What is needed
Determine how many lines of the listing below include the string "flower". Output the number and nothing more.

Input
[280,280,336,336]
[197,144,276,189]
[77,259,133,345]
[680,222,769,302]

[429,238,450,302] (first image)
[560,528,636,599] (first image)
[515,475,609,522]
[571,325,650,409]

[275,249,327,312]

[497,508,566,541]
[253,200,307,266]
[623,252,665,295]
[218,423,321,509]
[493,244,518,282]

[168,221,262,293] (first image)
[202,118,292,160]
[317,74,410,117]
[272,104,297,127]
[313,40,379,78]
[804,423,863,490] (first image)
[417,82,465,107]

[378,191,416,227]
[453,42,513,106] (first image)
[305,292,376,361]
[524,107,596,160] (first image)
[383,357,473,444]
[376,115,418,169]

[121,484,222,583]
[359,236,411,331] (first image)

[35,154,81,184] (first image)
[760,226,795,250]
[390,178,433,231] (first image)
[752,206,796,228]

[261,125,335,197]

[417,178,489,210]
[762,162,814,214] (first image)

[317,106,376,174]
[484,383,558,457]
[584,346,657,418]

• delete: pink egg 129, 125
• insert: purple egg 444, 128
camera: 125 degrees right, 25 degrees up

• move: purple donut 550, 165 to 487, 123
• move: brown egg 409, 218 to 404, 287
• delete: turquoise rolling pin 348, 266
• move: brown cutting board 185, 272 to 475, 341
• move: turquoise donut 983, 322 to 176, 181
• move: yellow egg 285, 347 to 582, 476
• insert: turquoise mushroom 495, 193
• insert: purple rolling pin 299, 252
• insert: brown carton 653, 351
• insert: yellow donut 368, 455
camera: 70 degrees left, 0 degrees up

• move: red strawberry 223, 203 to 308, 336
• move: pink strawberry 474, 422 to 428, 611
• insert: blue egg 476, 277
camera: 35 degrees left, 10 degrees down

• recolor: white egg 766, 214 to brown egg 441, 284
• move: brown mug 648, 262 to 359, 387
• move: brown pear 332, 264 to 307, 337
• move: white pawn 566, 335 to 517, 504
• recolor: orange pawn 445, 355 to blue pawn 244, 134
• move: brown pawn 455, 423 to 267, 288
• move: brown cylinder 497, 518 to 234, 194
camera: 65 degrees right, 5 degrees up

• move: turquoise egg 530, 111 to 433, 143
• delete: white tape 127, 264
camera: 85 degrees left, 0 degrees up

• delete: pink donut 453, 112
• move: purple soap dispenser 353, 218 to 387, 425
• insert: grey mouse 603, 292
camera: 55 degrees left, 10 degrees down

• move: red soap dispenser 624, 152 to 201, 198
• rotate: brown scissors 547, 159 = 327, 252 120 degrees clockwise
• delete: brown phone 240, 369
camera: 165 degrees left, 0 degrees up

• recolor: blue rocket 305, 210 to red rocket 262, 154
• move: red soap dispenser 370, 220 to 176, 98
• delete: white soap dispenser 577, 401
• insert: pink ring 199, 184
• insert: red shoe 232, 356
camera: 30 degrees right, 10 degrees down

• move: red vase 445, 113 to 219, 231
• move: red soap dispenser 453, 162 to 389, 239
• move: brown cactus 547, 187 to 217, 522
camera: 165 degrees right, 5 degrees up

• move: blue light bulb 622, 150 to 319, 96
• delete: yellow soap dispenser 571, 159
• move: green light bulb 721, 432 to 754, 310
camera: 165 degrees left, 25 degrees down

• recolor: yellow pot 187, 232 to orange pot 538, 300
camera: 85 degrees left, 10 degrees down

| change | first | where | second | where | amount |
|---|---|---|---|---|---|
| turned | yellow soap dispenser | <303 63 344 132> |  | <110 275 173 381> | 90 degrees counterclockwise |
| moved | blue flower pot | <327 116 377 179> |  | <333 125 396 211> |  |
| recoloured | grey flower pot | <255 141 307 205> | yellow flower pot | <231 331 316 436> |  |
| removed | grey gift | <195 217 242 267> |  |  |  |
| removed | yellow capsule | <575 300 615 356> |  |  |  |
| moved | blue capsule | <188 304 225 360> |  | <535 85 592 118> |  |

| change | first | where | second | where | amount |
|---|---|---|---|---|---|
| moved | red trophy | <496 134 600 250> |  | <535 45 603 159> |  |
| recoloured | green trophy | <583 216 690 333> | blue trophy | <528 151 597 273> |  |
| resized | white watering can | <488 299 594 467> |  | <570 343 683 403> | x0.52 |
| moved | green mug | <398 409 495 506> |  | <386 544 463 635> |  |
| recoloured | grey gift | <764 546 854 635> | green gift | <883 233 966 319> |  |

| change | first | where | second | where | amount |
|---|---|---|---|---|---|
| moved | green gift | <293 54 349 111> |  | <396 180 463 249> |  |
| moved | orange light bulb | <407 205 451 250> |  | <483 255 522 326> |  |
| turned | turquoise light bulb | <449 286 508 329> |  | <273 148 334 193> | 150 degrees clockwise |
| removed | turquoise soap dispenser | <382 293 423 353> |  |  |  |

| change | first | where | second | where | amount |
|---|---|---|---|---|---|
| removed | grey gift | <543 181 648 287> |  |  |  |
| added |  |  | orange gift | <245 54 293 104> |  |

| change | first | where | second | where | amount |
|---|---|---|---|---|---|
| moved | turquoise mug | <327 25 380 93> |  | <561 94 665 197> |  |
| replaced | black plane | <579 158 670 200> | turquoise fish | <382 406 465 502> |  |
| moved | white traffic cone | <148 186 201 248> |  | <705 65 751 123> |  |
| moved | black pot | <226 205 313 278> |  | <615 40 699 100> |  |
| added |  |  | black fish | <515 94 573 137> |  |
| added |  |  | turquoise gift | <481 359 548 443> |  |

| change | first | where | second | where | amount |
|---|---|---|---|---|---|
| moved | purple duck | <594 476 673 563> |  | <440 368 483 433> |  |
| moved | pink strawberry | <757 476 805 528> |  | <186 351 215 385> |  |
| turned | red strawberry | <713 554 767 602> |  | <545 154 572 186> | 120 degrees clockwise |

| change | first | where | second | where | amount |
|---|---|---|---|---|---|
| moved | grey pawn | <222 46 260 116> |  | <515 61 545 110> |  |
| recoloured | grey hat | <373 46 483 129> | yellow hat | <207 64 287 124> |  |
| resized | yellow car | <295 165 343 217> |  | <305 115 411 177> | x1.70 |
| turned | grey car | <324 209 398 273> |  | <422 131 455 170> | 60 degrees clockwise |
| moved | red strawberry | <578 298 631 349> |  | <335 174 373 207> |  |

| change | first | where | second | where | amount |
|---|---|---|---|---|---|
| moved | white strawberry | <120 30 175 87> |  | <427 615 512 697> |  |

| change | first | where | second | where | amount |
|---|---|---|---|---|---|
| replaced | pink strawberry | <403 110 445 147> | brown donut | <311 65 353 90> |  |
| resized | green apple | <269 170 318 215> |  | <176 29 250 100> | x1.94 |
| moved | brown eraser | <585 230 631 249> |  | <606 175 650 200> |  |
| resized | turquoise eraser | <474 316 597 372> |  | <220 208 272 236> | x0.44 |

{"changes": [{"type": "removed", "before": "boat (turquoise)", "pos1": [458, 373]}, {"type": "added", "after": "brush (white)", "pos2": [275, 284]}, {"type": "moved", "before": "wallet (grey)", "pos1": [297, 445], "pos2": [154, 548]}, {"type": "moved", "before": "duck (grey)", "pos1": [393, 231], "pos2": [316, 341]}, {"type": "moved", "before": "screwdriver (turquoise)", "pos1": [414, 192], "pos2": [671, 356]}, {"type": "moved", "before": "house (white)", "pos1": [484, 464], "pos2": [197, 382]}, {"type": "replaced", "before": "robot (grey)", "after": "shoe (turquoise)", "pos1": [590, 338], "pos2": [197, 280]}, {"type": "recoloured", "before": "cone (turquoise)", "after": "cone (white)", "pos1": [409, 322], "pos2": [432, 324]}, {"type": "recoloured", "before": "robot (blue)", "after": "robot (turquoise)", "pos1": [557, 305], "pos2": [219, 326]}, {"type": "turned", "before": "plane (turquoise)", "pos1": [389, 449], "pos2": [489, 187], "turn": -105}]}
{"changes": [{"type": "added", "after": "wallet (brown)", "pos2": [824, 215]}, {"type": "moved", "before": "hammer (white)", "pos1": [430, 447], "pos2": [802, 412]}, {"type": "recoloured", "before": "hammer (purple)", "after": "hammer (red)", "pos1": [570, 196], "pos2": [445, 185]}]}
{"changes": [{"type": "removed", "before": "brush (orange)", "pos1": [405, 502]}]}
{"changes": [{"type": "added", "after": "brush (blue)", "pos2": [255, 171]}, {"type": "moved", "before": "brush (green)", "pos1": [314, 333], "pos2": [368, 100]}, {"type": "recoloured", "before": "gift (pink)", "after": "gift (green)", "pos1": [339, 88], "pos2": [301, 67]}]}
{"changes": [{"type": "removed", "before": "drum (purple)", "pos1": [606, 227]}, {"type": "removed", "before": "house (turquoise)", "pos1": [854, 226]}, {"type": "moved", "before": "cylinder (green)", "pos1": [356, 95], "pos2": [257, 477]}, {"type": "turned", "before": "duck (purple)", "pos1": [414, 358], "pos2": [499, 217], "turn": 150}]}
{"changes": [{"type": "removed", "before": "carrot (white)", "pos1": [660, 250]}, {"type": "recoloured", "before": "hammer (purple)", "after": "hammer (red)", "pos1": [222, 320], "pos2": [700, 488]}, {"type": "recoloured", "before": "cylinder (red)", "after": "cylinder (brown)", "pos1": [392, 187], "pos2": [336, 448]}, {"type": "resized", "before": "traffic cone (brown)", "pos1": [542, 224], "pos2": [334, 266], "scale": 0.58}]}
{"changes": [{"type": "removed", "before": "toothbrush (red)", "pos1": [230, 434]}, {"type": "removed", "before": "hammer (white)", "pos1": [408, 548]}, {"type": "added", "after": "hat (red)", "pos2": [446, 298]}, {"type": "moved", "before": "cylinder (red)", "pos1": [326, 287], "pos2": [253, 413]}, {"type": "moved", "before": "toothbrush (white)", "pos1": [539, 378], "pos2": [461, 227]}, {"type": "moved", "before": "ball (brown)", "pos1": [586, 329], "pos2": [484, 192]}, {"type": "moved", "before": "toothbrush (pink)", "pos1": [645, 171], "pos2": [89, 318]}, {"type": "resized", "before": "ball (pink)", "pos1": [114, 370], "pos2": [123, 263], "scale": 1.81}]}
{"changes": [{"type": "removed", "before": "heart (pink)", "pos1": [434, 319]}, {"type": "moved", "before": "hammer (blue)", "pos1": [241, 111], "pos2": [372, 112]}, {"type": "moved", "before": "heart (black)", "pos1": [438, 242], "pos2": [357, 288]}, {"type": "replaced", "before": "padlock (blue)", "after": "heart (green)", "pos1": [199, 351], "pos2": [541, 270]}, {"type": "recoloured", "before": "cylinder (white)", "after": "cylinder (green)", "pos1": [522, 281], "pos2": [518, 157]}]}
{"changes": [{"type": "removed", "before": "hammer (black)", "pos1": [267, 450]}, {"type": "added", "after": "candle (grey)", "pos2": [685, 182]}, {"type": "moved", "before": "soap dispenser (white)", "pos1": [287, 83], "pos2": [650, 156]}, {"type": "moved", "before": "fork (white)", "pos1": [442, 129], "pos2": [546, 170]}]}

Exercise solution
2